--- Dataset content ---
/---
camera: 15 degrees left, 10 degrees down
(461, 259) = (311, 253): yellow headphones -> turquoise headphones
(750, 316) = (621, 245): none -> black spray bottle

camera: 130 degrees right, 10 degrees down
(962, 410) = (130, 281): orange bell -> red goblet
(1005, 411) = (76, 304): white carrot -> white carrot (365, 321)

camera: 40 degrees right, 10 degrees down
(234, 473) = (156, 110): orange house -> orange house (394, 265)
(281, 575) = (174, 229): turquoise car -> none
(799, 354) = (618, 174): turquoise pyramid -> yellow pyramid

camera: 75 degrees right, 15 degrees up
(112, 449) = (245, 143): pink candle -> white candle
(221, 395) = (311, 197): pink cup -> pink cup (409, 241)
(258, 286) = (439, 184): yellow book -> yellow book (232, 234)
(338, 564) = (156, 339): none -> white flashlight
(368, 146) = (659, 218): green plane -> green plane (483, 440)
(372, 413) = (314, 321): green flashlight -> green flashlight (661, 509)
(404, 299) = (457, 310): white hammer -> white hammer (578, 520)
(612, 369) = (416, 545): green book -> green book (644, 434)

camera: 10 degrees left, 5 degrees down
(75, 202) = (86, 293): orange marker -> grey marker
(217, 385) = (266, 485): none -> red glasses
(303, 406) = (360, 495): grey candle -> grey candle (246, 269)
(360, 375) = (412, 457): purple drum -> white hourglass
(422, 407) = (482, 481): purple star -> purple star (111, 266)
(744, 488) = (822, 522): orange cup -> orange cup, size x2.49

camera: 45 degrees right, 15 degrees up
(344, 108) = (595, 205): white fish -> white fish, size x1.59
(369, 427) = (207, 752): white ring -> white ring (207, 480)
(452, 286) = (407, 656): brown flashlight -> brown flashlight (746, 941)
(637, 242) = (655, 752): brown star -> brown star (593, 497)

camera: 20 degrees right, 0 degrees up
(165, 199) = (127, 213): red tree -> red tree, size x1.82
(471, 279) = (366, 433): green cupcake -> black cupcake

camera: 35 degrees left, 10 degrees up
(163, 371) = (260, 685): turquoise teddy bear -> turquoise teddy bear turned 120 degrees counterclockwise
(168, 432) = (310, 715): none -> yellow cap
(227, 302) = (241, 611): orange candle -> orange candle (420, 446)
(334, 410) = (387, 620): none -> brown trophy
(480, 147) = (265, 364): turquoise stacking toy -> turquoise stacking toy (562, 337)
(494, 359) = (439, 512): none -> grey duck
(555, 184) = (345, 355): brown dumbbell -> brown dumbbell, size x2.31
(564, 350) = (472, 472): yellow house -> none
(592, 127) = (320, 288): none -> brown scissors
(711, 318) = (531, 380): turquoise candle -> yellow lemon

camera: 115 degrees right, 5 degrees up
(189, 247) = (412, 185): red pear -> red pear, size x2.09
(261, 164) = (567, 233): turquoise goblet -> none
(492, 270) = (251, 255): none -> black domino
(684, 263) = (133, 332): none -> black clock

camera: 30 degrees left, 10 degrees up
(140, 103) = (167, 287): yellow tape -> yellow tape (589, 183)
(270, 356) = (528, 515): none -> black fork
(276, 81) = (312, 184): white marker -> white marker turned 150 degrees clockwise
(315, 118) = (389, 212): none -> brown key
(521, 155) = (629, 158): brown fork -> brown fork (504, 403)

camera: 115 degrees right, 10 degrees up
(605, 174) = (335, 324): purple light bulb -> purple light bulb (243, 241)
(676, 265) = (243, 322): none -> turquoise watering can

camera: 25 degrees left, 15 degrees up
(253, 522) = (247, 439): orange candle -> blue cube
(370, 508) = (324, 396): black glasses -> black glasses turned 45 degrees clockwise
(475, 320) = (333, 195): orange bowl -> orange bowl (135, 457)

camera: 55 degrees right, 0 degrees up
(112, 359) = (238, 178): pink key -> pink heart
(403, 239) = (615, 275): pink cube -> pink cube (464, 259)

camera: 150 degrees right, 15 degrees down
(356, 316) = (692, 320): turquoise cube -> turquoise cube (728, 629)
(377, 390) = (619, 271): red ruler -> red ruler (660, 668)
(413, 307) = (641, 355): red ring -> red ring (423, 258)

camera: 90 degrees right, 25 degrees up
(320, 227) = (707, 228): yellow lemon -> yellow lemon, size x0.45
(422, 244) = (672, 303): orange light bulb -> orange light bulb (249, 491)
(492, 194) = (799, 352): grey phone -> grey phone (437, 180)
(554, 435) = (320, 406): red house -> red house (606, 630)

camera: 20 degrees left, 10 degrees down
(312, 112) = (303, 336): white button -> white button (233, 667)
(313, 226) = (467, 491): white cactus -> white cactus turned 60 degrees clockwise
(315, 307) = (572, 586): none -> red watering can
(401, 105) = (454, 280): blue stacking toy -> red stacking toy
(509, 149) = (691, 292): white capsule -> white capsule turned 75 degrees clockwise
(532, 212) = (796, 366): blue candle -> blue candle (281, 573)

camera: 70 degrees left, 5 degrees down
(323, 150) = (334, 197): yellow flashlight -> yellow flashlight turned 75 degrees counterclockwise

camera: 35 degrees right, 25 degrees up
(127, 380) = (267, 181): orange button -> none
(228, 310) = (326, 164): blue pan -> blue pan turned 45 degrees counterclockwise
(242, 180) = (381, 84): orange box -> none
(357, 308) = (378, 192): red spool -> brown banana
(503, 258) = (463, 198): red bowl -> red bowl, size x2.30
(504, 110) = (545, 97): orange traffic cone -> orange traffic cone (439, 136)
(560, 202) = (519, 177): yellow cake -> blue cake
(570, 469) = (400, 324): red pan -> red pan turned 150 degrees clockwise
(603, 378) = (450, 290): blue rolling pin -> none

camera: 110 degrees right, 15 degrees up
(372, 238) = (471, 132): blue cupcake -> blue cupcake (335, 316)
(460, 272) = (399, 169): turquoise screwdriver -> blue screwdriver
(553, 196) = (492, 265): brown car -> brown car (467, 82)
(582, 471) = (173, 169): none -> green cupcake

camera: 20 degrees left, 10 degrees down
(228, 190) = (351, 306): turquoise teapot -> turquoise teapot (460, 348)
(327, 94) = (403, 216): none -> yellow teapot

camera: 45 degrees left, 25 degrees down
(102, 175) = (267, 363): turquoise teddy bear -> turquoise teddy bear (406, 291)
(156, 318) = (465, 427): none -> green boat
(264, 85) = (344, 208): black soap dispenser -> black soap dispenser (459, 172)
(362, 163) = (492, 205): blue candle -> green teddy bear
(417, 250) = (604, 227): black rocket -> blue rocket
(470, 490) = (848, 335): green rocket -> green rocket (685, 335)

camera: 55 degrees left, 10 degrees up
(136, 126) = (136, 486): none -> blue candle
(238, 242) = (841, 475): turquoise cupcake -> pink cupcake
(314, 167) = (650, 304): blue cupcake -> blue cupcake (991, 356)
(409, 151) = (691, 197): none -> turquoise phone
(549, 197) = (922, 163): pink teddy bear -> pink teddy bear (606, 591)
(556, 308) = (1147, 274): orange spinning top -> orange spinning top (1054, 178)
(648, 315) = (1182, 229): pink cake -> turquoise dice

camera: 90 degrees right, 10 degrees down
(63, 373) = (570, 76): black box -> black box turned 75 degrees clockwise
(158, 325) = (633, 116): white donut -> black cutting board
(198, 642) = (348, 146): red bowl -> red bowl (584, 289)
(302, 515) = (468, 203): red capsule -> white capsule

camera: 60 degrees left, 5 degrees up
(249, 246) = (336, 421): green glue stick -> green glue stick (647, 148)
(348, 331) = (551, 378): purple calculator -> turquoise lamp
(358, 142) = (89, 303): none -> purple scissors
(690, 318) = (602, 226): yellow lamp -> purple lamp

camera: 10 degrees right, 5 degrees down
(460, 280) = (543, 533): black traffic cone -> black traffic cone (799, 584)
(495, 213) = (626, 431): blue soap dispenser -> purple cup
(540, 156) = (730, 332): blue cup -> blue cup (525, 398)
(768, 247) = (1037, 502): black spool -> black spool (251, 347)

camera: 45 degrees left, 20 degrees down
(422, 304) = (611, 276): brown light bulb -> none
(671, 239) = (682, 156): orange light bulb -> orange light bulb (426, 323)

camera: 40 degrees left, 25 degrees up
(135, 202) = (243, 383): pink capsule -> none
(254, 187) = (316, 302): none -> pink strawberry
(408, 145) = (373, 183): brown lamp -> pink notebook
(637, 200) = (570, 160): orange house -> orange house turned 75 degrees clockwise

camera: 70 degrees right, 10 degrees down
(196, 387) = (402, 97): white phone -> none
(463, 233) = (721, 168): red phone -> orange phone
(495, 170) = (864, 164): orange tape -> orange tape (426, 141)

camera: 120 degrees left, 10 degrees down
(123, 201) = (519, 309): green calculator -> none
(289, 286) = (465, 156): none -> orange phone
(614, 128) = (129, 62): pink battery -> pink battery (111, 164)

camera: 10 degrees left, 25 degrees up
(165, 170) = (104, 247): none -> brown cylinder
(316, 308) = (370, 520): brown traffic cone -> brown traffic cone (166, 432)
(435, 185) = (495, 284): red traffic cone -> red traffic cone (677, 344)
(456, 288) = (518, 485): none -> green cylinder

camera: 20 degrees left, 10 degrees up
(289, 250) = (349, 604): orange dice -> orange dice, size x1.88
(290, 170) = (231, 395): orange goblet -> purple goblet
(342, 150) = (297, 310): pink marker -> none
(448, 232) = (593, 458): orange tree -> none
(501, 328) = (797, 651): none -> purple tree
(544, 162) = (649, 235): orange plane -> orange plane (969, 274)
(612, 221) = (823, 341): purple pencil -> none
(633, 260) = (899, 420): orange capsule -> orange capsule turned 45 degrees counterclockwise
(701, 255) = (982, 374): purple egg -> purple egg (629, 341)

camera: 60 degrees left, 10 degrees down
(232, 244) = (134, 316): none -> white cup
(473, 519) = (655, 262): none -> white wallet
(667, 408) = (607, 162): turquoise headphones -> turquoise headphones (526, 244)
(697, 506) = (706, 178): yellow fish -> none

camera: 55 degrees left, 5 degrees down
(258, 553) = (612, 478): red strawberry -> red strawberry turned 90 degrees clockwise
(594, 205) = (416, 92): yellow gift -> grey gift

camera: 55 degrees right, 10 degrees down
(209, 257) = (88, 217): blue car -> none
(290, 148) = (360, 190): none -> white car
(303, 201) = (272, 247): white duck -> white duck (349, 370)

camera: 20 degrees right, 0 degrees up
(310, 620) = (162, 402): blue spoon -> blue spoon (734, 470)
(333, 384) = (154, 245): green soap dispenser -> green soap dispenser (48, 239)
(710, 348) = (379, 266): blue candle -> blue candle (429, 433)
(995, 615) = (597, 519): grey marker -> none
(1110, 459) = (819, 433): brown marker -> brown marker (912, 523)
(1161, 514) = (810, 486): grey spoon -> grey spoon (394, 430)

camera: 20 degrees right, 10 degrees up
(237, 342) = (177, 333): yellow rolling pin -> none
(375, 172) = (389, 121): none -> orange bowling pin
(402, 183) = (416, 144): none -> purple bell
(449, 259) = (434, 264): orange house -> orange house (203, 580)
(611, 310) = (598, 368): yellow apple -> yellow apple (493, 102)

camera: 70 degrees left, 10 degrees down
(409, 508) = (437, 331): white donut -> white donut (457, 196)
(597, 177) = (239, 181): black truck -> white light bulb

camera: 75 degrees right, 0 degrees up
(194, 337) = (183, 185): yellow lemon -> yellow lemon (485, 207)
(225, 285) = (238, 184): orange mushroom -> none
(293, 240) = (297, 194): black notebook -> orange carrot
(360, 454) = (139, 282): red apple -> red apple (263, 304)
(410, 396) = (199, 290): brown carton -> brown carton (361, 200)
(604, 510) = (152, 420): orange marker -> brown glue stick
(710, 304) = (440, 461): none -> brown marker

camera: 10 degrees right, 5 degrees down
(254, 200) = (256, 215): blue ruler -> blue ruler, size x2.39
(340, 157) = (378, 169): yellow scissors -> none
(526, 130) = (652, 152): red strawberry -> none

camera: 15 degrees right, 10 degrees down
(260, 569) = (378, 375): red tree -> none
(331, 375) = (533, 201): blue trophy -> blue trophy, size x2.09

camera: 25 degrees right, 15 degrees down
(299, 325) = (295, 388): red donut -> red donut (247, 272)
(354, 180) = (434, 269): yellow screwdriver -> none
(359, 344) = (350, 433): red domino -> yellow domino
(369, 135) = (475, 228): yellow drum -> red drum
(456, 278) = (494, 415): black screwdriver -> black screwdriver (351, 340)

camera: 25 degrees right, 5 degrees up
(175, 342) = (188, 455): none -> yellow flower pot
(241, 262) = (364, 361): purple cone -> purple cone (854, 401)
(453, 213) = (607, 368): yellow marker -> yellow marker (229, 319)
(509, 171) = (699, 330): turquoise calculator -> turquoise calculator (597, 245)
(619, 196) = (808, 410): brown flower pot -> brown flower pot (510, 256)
\---
--- Problem to work on ---
All that is wanted is the stretch of lines above from the one containing "(369, 135) = (475, 228): yellow" through the one containing "(453, 213) = (607, 368): yellow", duplicated exactly.

--- Exercise solution ---
(369, 135) = (475, 228): yellow drum -> red drum
(456, 278) = (494, 415): black screwdriver -> black screwdriver (351, 340)

camera: 25 degrees right, 5 degrees up
(175, 342) = (188, 455): none -> yellow flower pot
(241, 262) = (364, 361): purple cone -> purple cone (854, 401)
(453, 213) = (607, 368): yellow marker -> yellow marker (229, 319)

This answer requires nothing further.